**Data supplied:**
────────

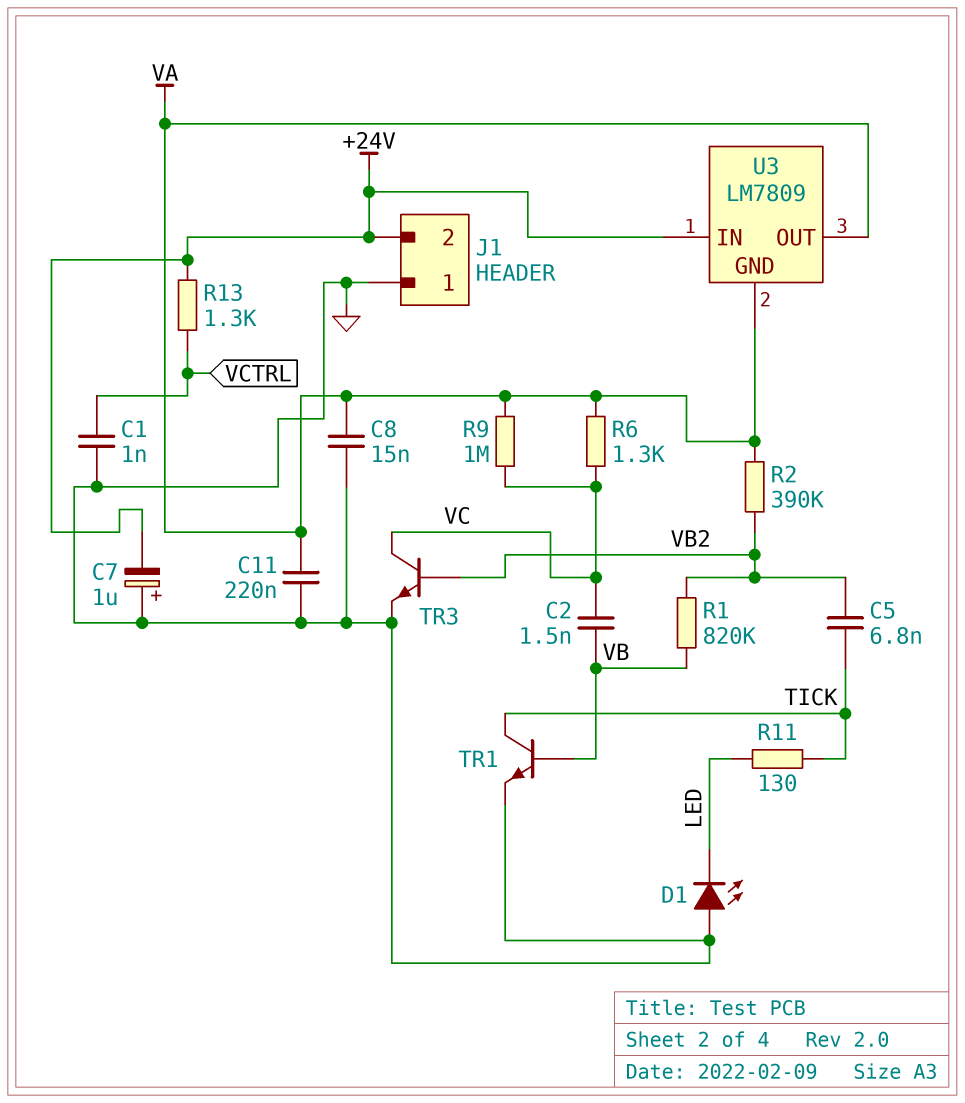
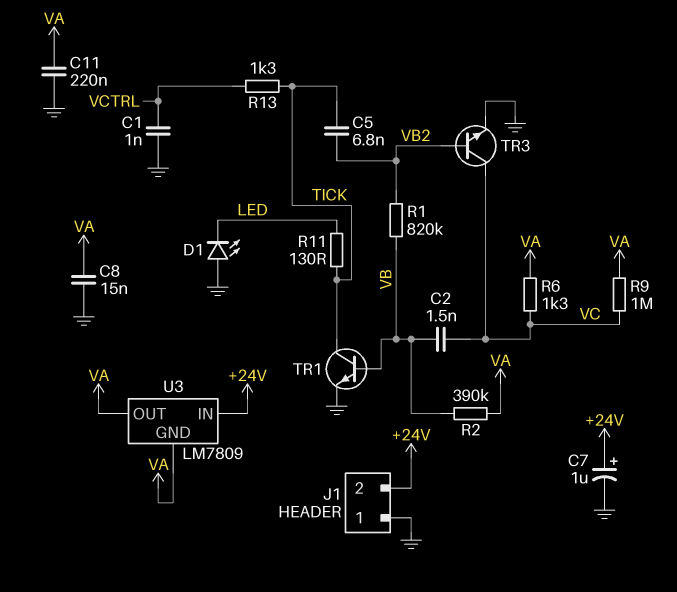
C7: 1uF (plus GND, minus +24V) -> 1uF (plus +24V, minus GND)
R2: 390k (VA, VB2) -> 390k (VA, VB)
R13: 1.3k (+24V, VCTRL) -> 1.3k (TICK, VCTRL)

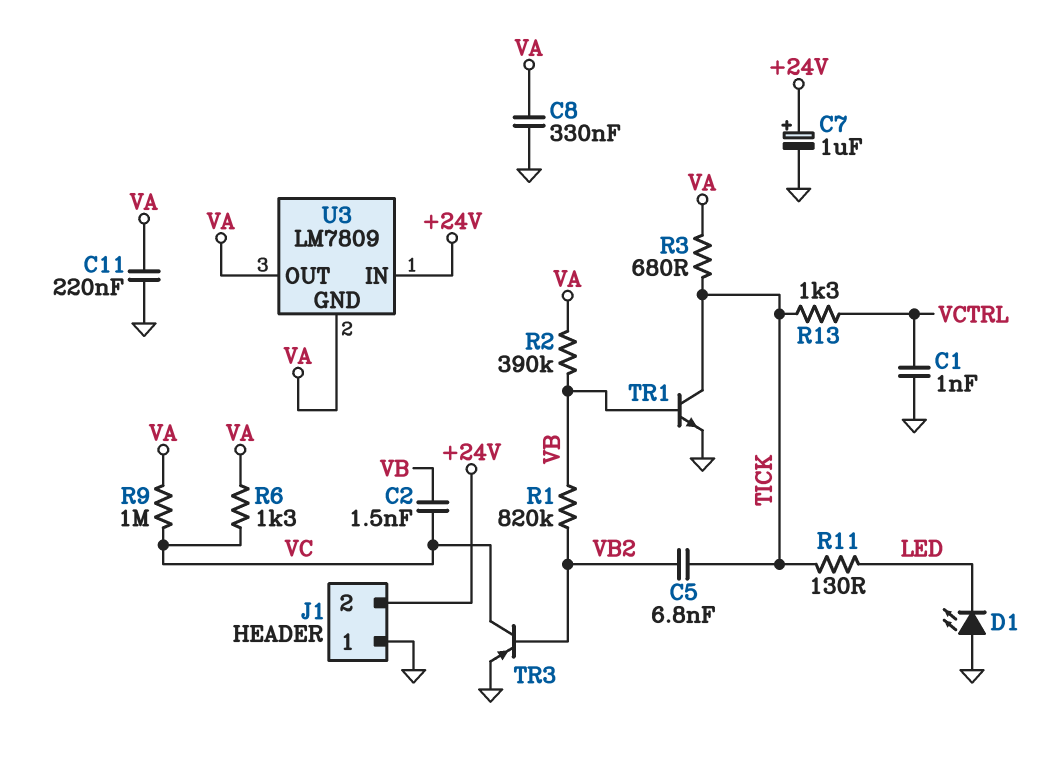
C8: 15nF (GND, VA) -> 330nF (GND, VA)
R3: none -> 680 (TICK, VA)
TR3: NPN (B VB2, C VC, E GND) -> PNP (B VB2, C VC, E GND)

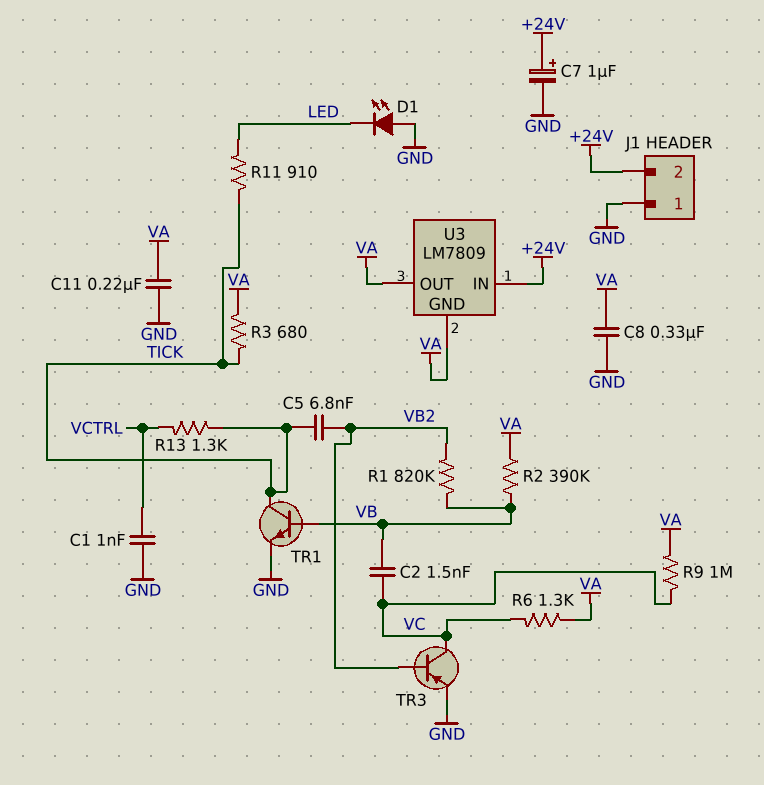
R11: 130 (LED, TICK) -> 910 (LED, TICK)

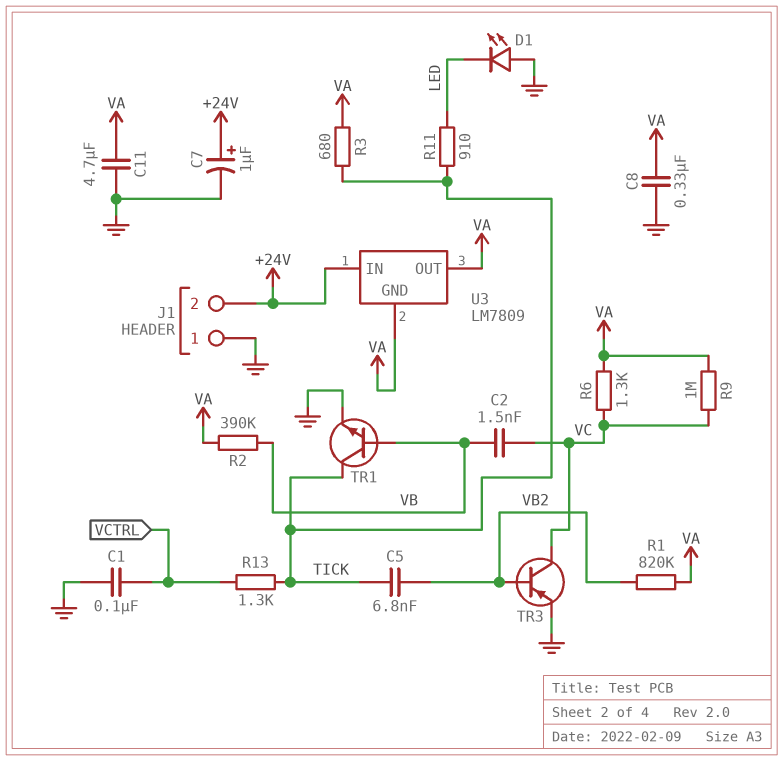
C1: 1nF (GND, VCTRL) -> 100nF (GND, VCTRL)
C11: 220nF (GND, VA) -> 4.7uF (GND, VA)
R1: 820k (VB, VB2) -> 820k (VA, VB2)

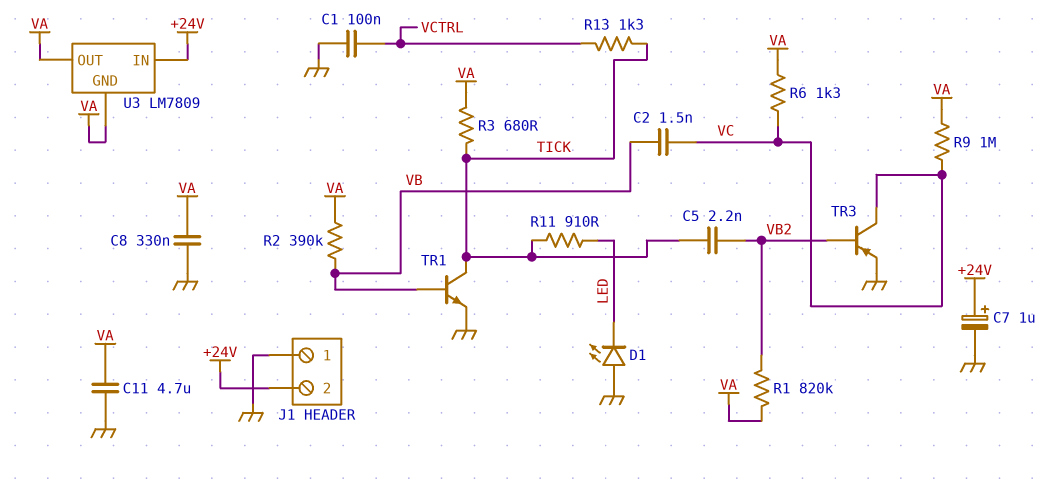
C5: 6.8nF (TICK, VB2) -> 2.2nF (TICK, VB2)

────────

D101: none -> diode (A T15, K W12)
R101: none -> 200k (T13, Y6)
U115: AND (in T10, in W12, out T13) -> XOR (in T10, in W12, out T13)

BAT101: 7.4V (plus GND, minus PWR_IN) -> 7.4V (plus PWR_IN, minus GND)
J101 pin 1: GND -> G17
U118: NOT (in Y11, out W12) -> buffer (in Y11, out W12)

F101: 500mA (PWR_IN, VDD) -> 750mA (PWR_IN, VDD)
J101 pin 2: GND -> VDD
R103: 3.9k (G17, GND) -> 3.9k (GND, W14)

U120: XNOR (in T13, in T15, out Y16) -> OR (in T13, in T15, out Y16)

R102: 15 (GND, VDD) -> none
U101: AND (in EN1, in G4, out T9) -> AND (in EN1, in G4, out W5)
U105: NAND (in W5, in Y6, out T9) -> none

────────

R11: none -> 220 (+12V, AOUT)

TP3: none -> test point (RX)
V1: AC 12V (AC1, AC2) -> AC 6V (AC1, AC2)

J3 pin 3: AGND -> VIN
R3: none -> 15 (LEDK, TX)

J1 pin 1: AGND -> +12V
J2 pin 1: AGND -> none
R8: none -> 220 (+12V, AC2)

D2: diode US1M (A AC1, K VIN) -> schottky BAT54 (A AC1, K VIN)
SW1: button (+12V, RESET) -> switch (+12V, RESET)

────────

**Exercise:** All lines above from the one containing "C7: 1uF (plus" up to and including the one containing "C5: 6.8nF (TICK, VB2) -> 2.2nF (TICK, VB2)" are to be set down exactly, and nothing else. Leave images out.

**Exercise answer:**
C7: 1uF (plus GND, minus +24V) -> 1uF (plus +24V, minus GND)
R2: 390k (VA, VB2) -> 390k (VA, VB)
R13: 1.3k (+24V, VCTRL) -> 1.3k (TICK, VCTRL)

C8: 15nF (GND, VA) -> 330nF (GND, VA)
R3: none -> 680 (TICK, VA)
TR3: NPN (B VB2, C VC, E GND) -> PNP (B VB2, C VC, E GND)

R11: 130 (LED, TICK) -> 910 (LED, TICK)

C1: 1nF (GND, VCTRL) -> 100nF (GND, VCTRL)
C11: 220nF (GND, VA) -> 4.7uF (GND, VA)
R1: 820k (VB, VB2) -> 820k (VA, VB2)

C5: 6.8nF (TICK, VB2) -> 2.2nF (TICK, VB2)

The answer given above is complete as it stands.